* **PROBLEM REQUIREMENTS**: In the entries below, which lines run from the one containing "red scissors: [249,460,319,533]" to the one containing "red vase: [114,197,185,282]"? Copy exactly those lines, ends included, and no others.

* **INPUT FOR THIS TASK**:

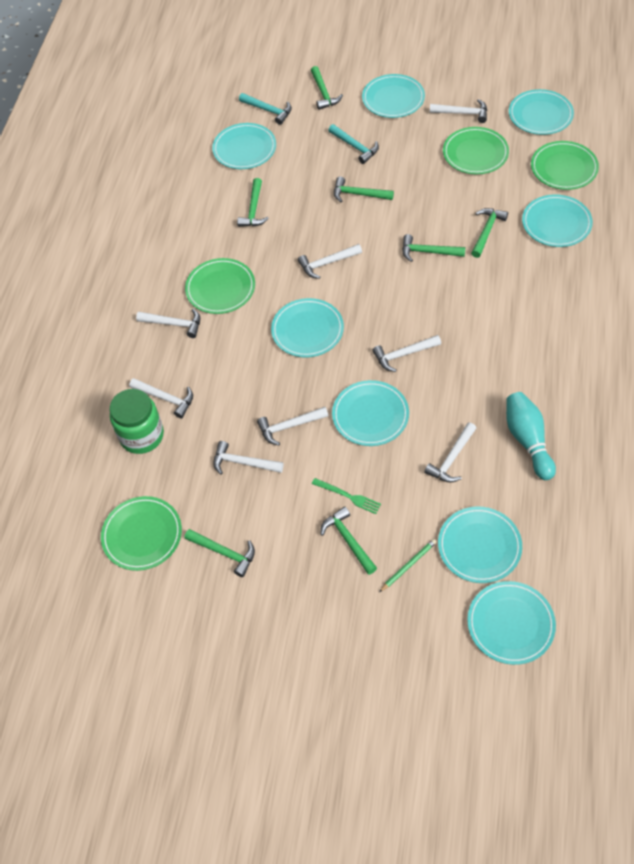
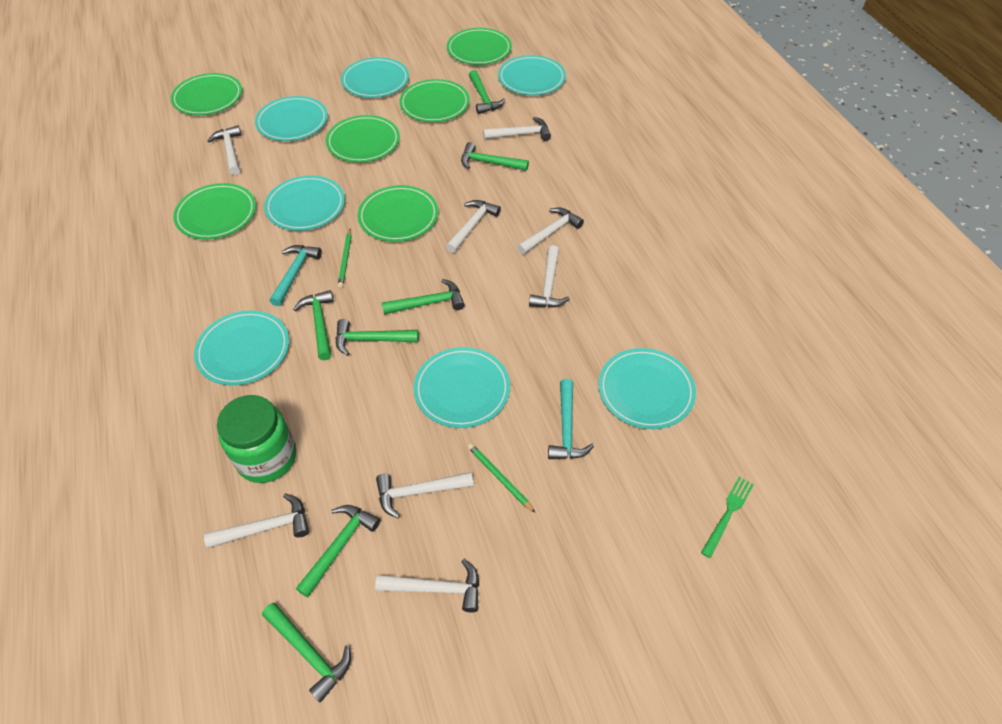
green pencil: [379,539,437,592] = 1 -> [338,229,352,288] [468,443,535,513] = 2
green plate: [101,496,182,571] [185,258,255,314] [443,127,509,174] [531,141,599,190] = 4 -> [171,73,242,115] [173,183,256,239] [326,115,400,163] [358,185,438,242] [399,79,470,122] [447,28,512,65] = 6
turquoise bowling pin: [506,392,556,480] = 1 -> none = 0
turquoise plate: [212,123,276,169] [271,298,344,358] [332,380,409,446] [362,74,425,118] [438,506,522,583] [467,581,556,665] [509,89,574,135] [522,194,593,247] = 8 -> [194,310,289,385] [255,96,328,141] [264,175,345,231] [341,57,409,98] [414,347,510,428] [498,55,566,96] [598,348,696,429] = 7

...

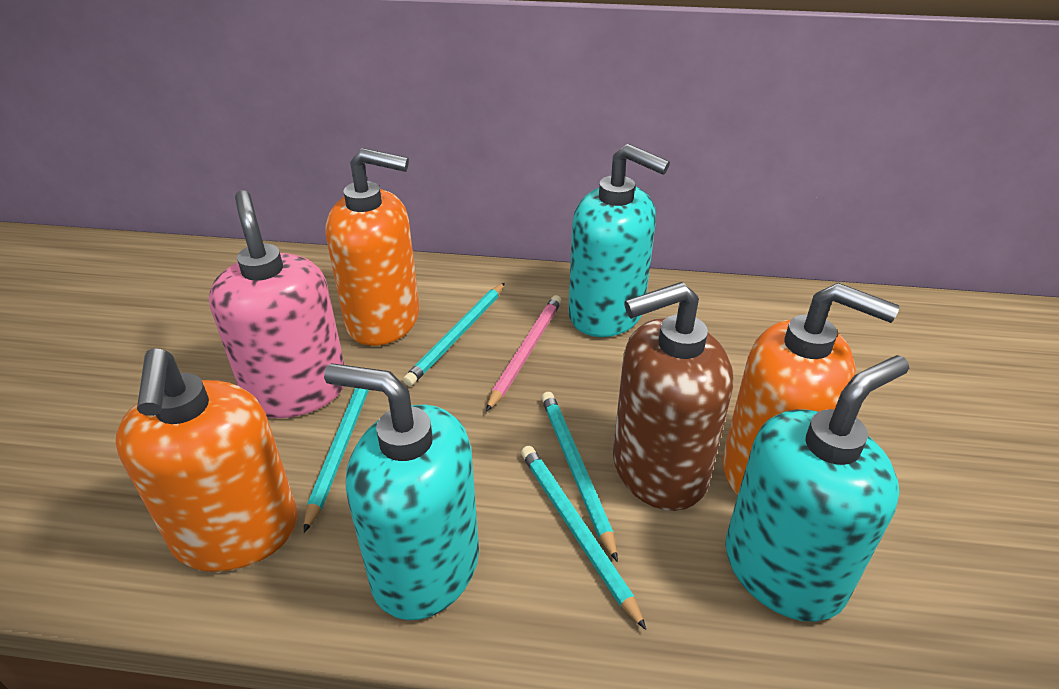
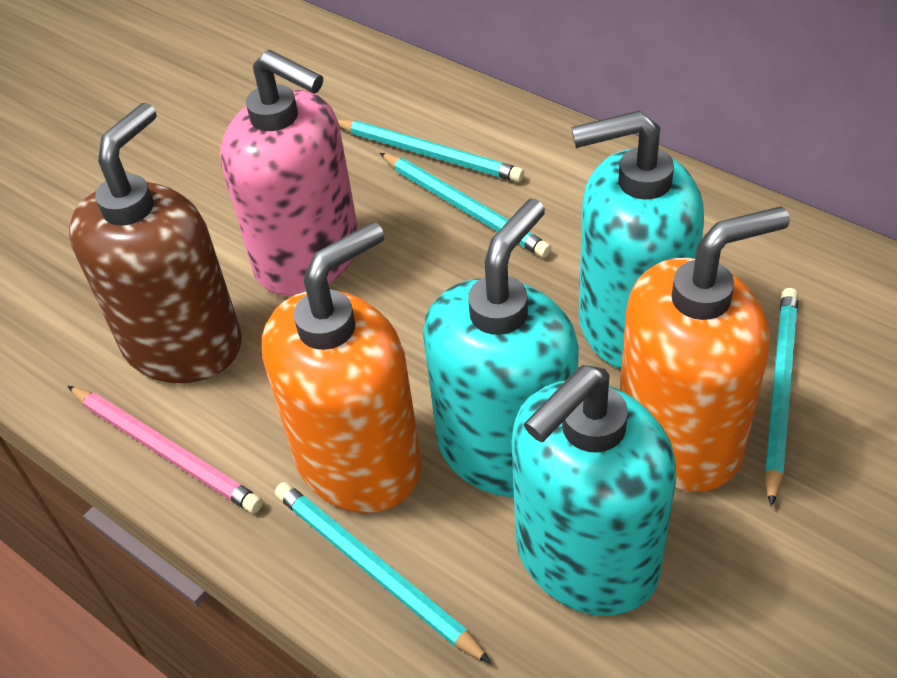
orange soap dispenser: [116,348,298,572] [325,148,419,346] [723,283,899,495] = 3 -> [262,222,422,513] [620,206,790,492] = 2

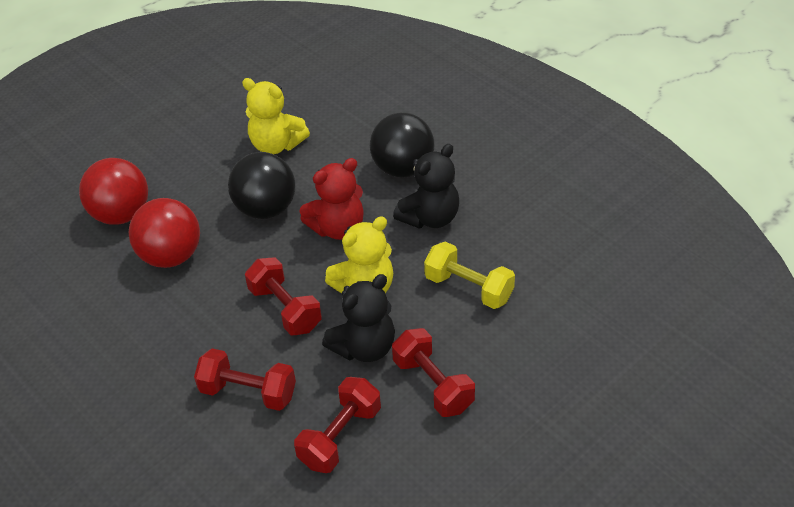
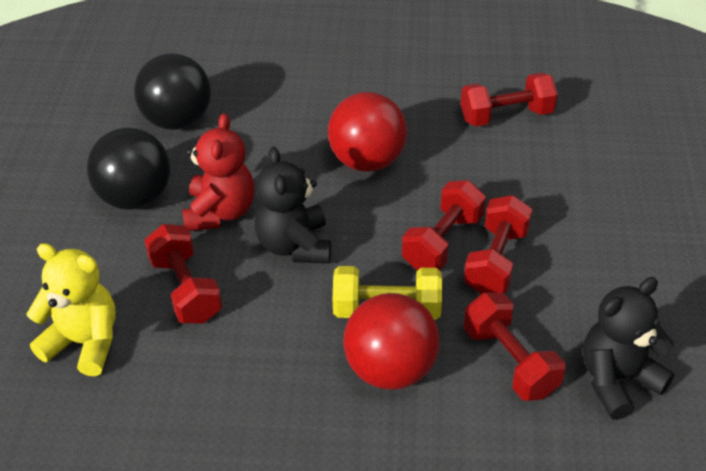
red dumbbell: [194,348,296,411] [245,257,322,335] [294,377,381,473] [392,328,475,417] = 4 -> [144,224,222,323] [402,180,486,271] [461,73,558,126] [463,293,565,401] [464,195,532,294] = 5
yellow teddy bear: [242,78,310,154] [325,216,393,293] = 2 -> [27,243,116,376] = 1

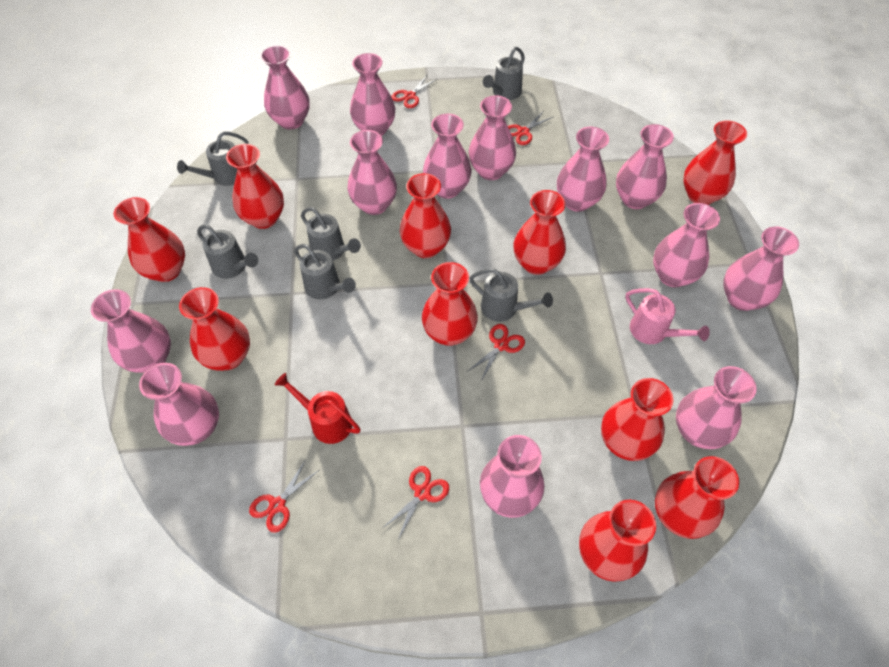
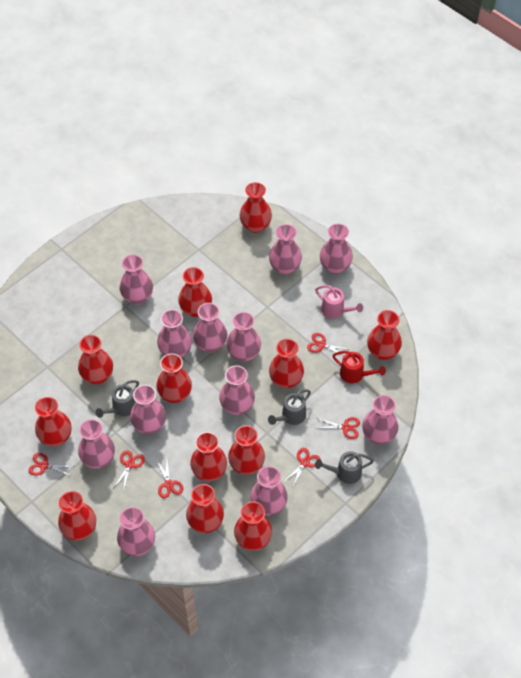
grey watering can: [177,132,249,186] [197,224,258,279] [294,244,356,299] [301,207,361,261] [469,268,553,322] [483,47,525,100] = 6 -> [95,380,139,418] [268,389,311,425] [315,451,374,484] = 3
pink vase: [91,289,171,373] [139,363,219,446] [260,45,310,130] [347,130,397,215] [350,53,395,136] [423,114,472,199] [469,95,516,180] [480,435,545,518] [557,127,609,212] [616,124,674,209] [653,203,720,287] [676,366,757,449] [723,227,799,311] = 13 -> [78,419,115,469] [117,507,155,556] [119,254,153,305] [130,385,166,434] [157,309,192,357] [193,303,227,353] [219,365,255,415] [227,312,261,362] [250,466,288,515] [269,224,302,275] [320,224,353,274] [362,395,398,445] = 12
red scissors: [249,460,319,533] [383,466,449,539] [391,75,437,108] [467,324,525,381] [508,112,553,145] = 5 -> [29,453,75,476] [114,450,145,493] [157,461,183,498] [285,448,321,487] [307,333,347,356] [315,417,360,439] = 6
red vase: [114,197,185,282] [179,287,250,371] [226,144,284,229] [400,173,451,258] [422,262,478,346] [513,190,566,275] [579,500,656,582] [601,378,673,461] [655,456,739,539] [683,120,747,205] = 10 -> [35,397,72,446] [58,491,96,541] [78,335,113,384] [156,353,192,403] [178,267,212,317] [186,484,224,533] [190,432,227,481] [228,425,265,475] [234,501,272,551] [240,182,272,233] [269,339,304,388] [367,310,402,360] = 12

==

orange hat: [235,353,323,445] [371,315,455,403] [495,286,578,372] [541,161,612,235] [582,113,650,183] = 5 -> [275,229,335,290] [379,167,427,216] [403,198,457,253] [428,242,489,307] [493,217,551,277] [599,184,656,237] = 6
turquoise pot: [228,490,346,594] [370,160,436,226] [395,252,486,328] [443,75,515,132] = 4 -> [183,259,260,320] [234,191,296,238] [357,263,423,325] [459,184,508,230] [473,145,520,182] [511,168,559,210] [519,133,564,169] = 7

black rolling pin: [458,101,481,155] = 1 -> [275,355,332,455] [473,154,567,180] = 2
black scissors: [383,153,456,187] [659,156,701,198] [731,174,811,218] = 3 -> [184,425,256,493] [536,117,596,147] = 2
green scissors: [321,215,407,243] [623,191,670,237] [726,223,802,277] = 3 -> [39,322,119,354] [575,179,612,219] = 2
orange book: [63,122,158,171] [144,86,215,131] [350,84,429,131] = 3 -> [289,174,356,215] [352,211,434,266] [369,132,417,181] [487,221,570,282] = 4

* **REPLY**:
red scissors: [249,460,319,533] [383,466,449,539] [391,75,437,108] [467,324,525,381] [508,112,553,145] = 5 -> [29,453,75,476] [114,450,145,493] [157,461,183,498] [285,448,321,487] [307,333,347,356] [315,417,360,439] = 6
red vase: [114,197,185,282] [179,287,250,371] [226,144,284,229] [400,173,451,258] [422,262,478,346] [513,190,566,275] [579,500,656,582] [601,378,673,461] [655,456,739,539] [683,120,747,205] = 10 -> [35,397,72,446] [58,491,96,541] [78,335,113,384] [156,353,192,403] [178,267,212,317] [186,484,224,533] [190,432,227,481] [228,425,265,475] [234,501,272,551] [240,182,272,233] [269,339,304,388] [367,310,402,360] = 12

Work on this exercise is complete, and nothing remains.